**The task**
Please reproduce the records below exactly, omitting any pictures they contain.

Dataset items
┄┄┄┄┄┄
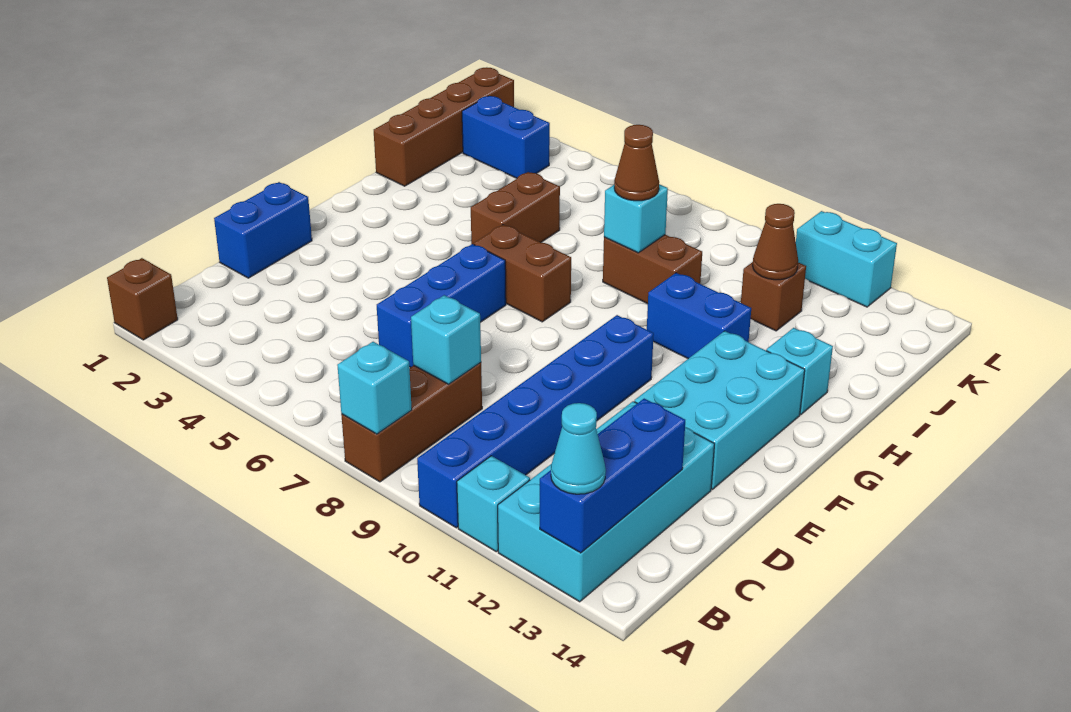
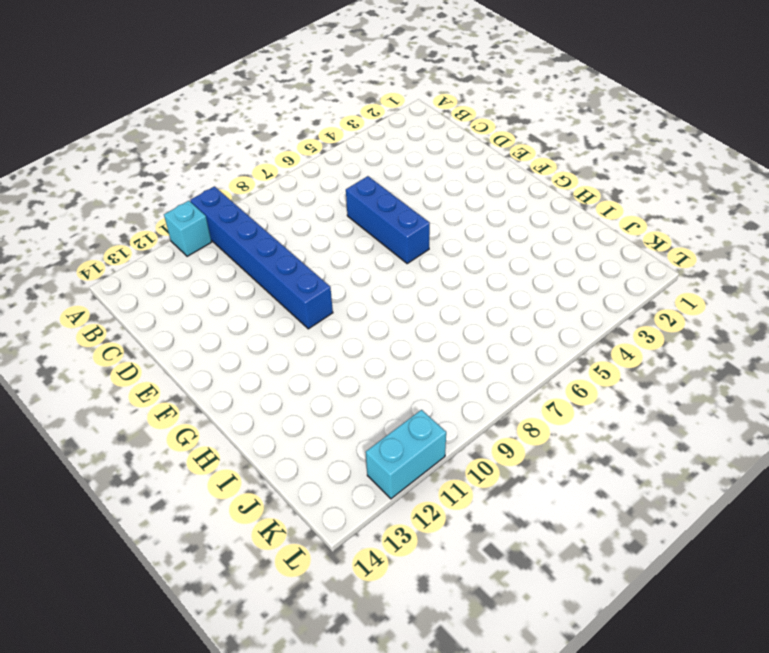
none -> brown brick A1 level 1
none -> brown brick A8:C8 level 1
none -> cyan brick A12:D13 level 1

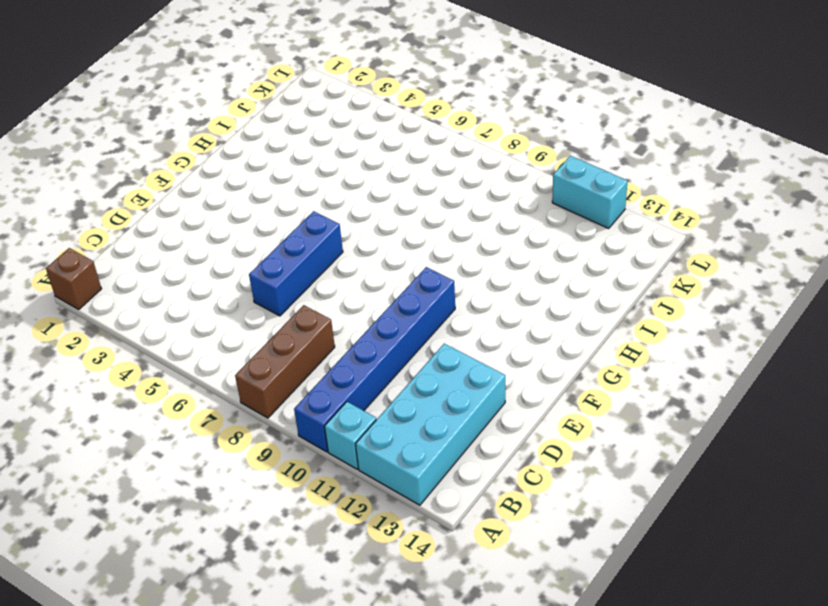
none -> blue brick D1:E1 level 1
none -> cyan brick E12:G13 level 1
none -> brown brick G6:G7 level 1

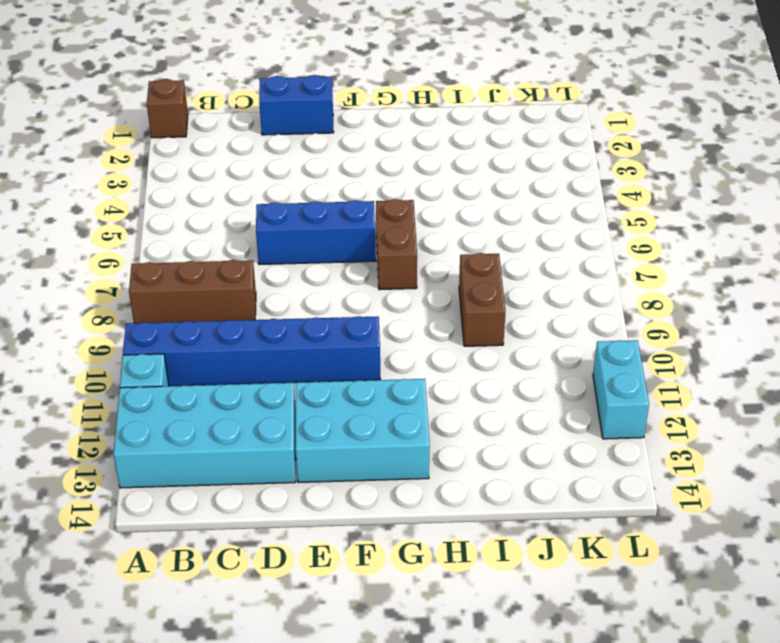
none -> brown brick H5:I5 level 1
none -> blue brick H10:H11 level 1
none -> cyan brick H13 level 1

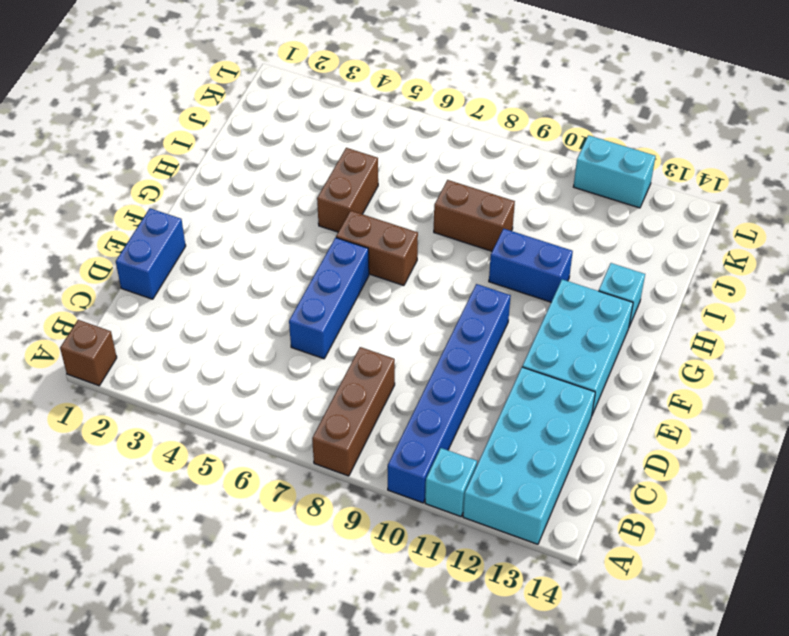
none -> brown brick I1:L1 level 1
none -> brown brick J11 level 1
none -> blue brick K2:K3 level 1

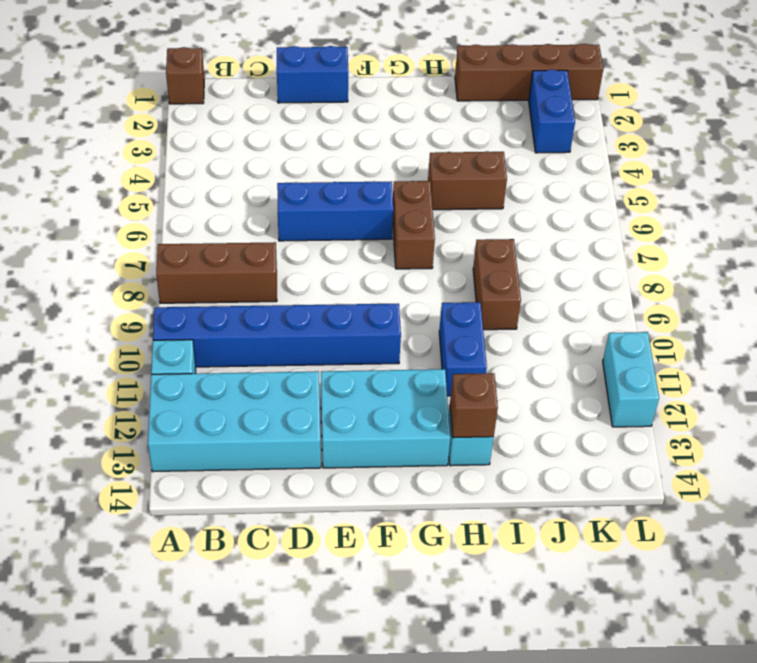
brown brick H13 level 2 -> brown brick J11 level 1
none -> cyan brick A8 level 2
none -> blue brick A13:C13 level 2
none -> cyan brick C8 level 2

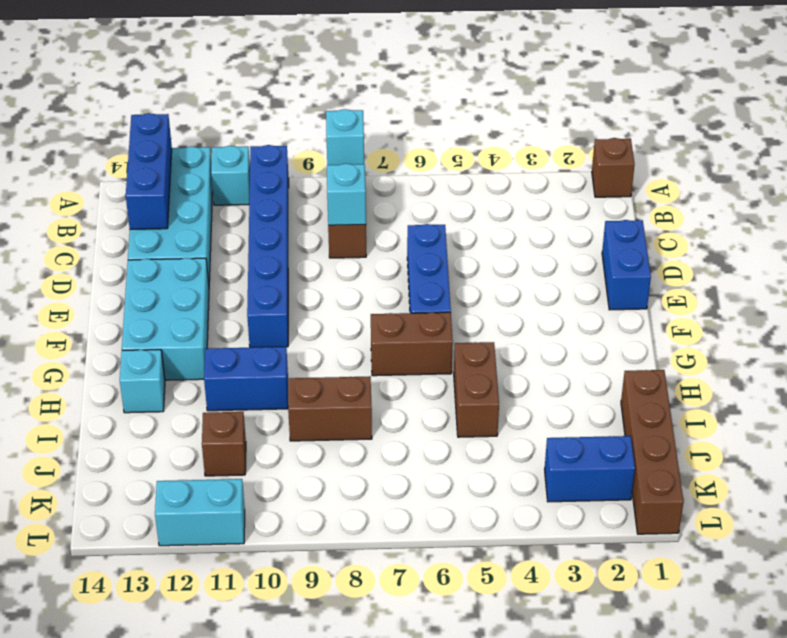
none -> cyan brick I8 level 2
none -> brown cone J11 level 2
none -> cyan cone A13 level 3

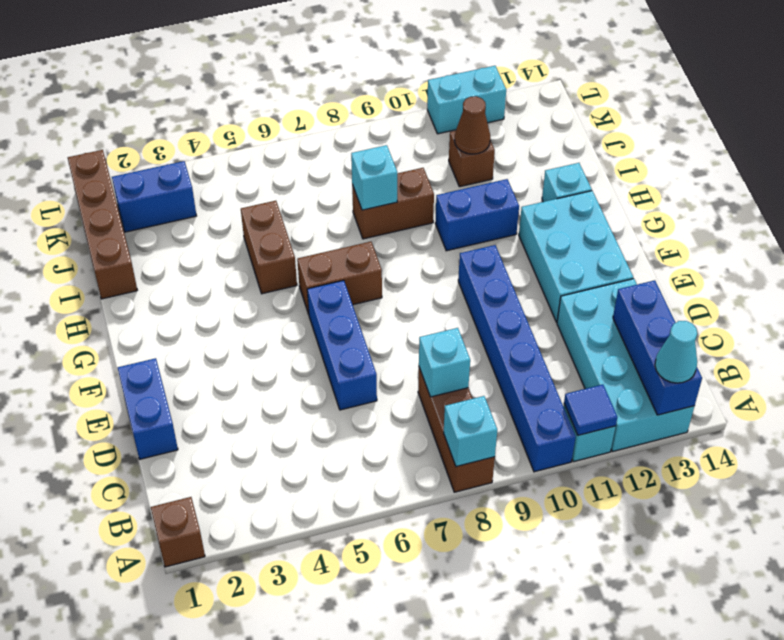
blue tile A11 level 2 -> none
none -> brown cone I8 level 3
┄┄┄┄┄┄
**Answer below**
none -> brown brick A1 level 1
none -> brown brick A8:C8 level 1
none -> cyan brick A12:D13 level 1

none -> blue brick D1:E1 level 1
none -> cyan brick E12:G13 level 1
none -> brown brick G6:G7 level 1

none -> brown brick H5:I5 level 1
none -> blue brick H10:H11 level 1
none -> cyan brick H13 level 1

none -> brown brick I1:L1 level 1
none -> brown brick J11 level 1
none -> blue brick K2:K3 level 1

brown brick H13 level 2 -> brown brick J11 level 1
none -> cyan brick A8 level 2
none -> blue brick A13:C13 level 2
none -> cyan brick C8 level 2

none -> cyan brick I8 level 2
none -> brown cone J11 level 2
none -> cyan cone A13 level 3

blue tile A11 level 2 -> none
none -> brown cone I8 level 3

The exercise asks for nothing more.